(Object change descriptions)
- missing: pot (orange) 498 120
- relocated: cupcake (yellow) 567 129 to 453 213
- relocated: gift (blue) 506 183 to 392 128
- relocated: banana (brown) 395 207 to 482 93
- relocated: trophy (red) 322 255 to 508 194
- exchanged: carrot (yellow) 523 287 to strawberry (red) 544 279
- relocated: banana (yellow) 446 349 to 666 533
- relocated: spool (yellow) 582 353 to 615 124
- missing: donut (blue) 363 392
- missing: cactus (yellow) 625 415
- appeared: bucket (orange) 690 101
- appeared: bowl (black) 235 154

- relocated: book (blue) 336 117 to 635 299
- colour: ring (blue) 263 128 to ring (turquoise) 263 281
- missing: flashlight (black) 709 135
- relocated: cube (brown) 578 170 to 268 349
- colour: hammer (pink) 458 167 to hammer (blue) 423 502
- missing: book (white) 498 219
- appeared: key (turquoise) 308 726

• [AIM OF THE TASK]: The answer should be the exact lines running from the line containing "- relocated: cupcake" to the last line of the entries, with nothing else.

• [RESPONSE TO THIS TASK]:
- relocated: cupcake (yellow) 567 129 to 453 213
- relocated: gift (blue) 506 183 to 392 128
- relocated: banana (brown) 395 207 to 482 93
- relocated: trophy (red) 322 255 to 508 194
- exchanged: carrot (yellow) 523 287 to strawberry (red) 544 279
- relocated: banana (yellow) 446 349 to 666 533
- relocated: spool (yellow) 582 353 to 615 124
- missing: donut (blue) 363 392
- missing: cactus (yellow) 625 415
- appeared: bucket (orange) 690 101
- appeared: bowl (black) 235 154

- relocated: book (blue) 336 117 to 635 299
- colour: ring (blue) 263 128 to ring (turquoise) 263 281
- missing: flashlight (black) 709 135
- relocated: cube (brown) 578 170 to 268 349
- colour: hammer (pink) 458 167 to hammer (blue) 423 502
- missing: book (white) 498 219
- appeared: key (turquoise) 308 726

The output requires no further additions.